DATA TO EXAMINE:
******************************
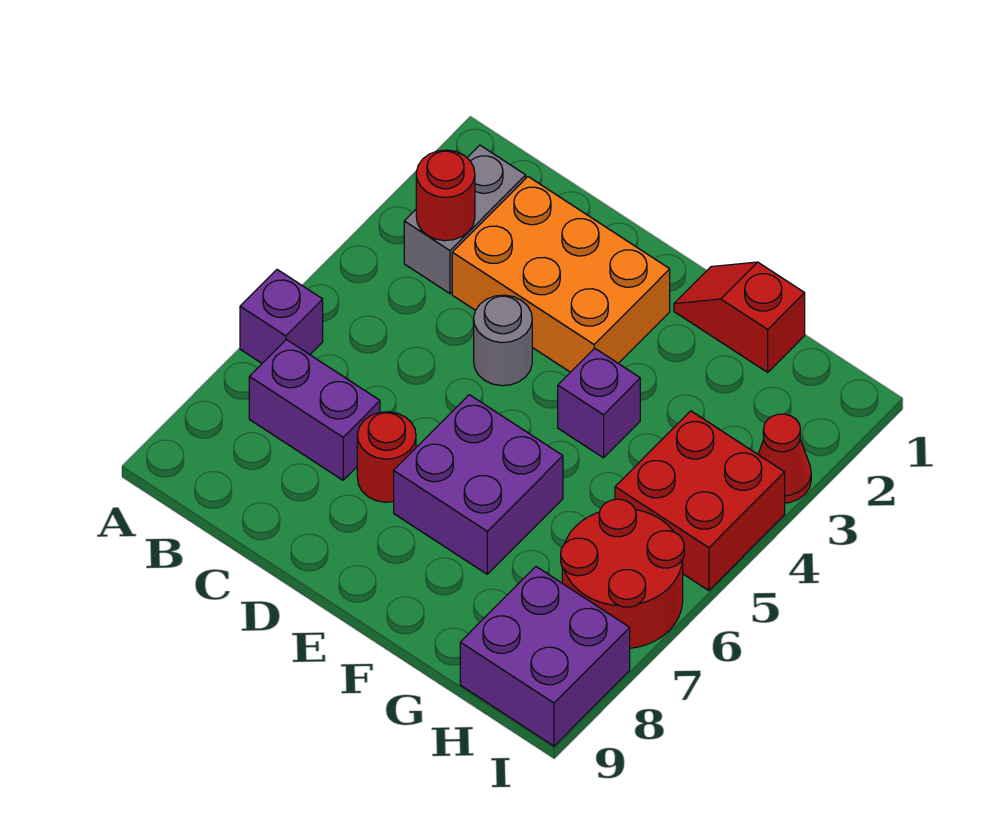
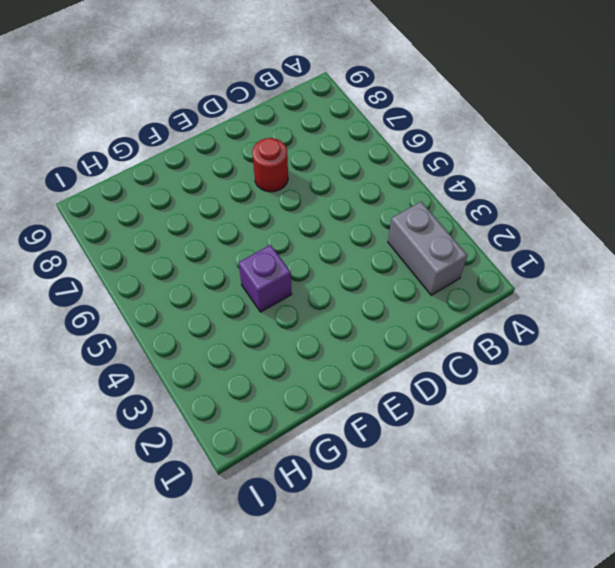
none -> purple brick A6 level 1
none -> purple brick B7:C7 level 1
none -> orange brick C2:E3 level 1

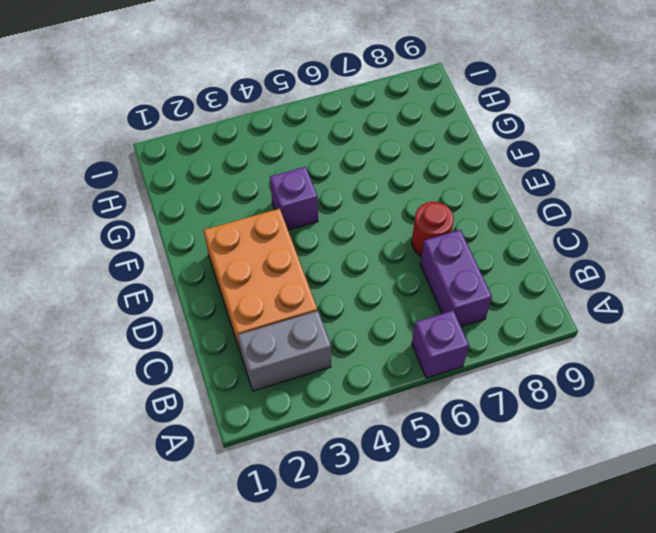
none -> grey round brick D4 level 1
none -> purple brick E6:F7 level 1
none -> red slope F1:G1 level 1 top G

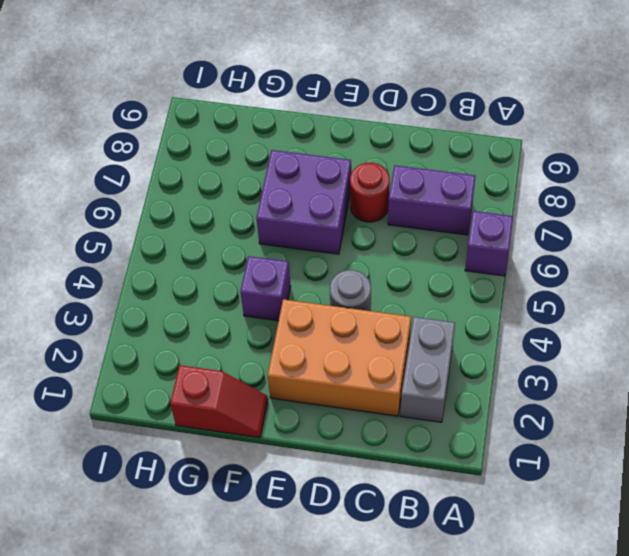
none -> red brick H4:I5 level 1
none -> red round brick H6:I7 level 1
none -> purple brick H8:I9 level 1

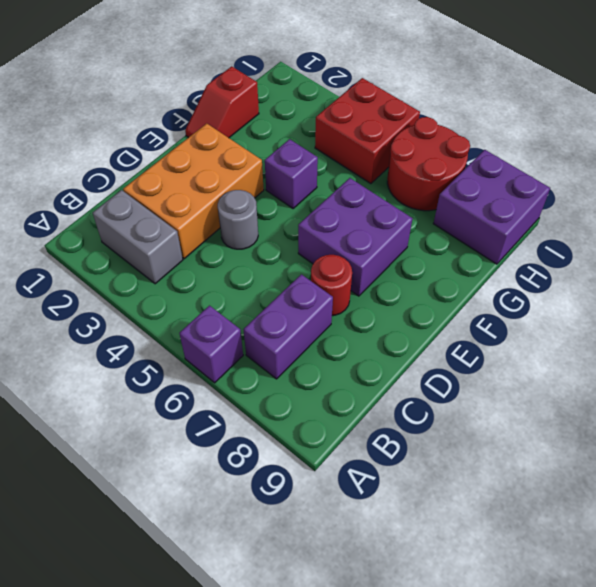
none -> red cone I3 level 1
none -> red round brick B3 level 2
******************************
AIM OF THE EXERCISE:
The listing above must be restated word for word. Its pictures are to be left out.

SOLUTION TO THIS PROBLEM:
none -> purple brick A6 level 1
none -> purple brick B7:C7 level 1
none -> orange brick C2:E3 level 1

none -> grey round brick D4 level 1
none -> purple brick E6:F7 level 1
none -> red slope F1:G1 level 1 top G

none -> red brick H4:I5 level 1
none -> red round brick H6:I7 level 1
none -> purple brick H8:I9 level 1

none -> red cone I3 level 1
none -> red round brick B3 level 2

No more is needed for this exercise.